> Instructions to follow:
This exercise calls for the data below to be retyped exactly, minus any images.

> Records shown:

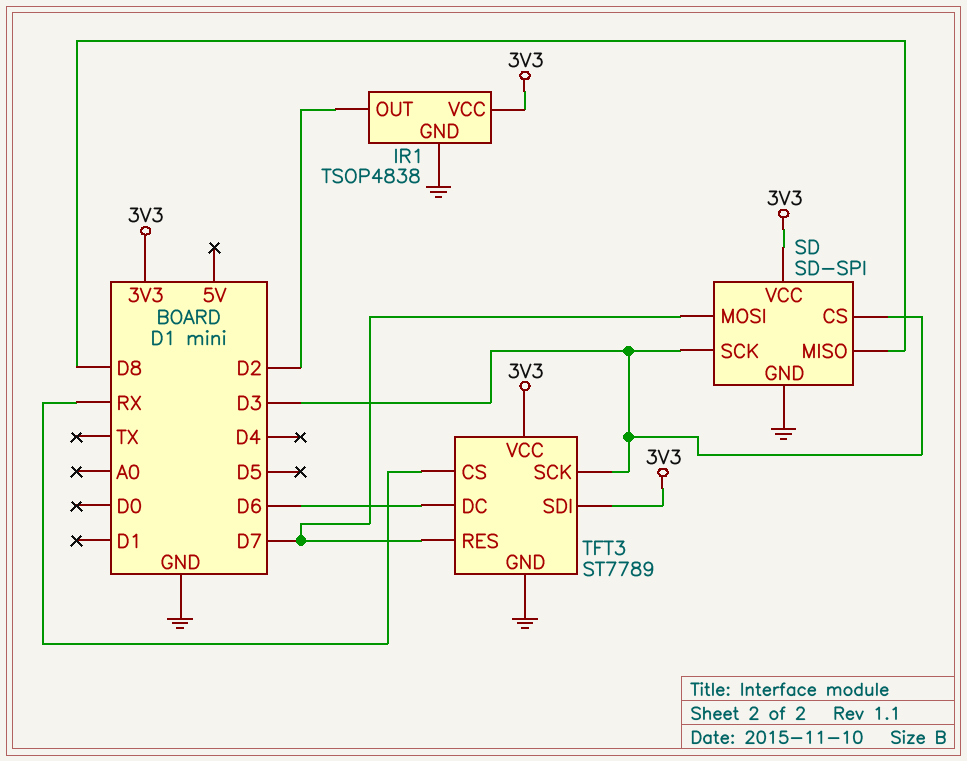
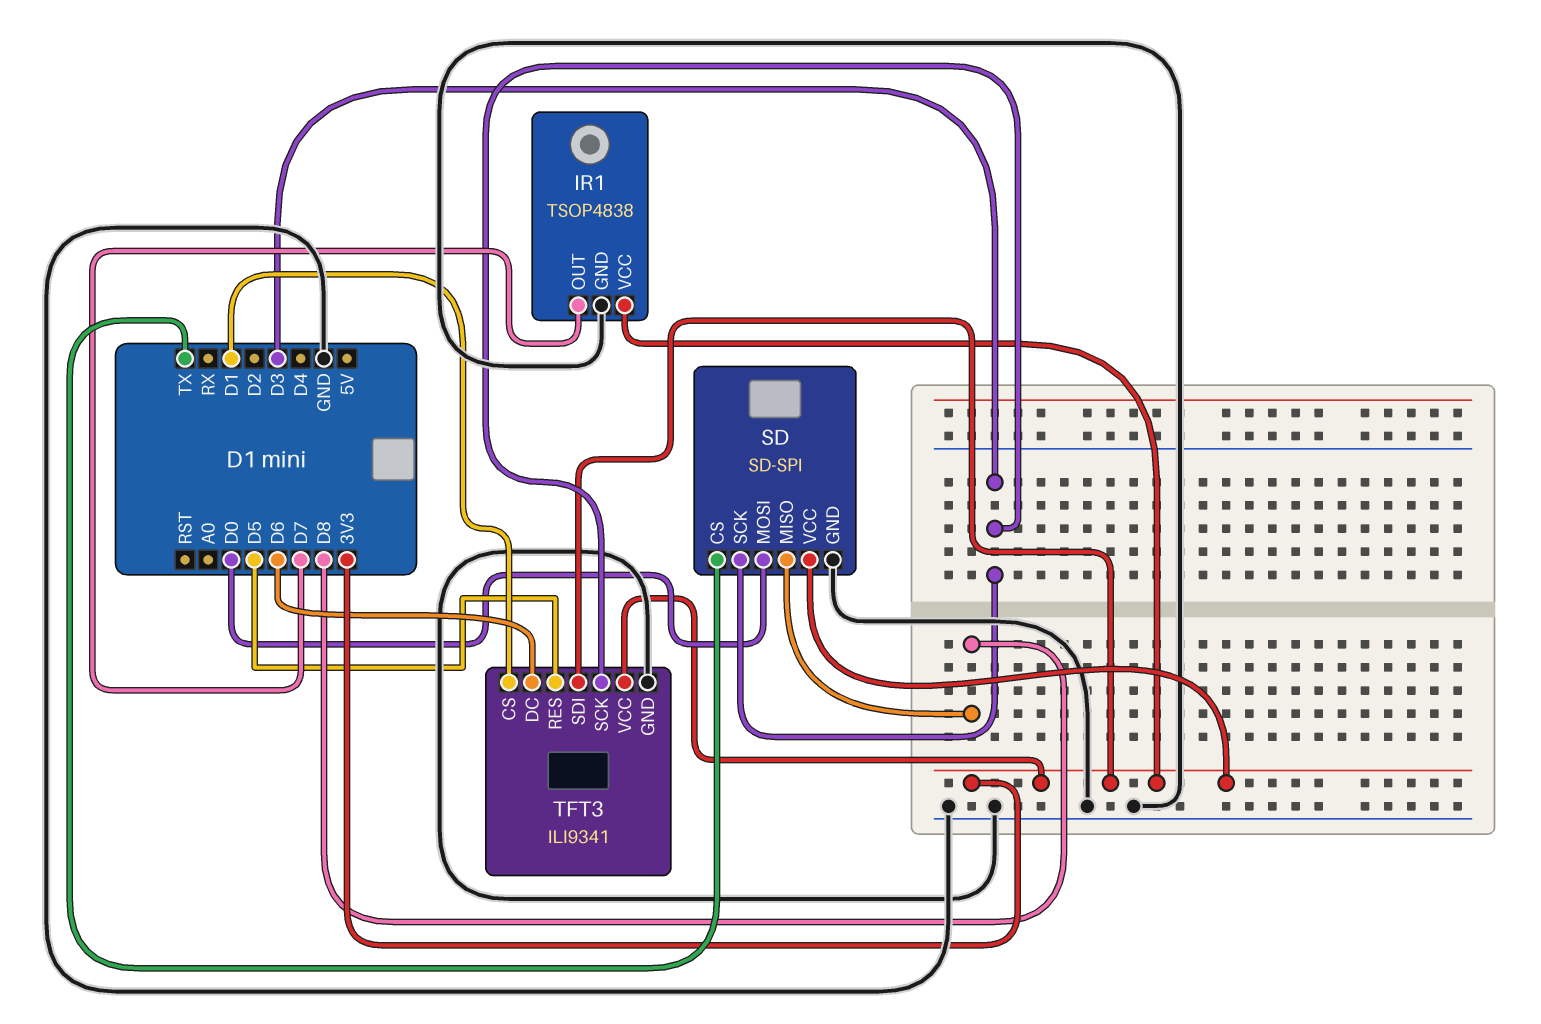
IR1 pin OUT: D2 -> D7
SD pin CS: D3 -> TX
SD pin MOSI: D7 -> D0
TFT3: ST7789 -> ILI9341
TFT3 pin CS: RX -> D1
TFT3 pin RES: D7 -> D5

> Solved exercise:
IR1 pin OUT: D2 -> D7
SD pin CS: D3 -> TX
SD pin MOSI: D7 -> D0
TFT3: ST7789 -> ILI9341
TFT3 pin CS: RX -> D1
TFT3 pin RES: D7 -> D5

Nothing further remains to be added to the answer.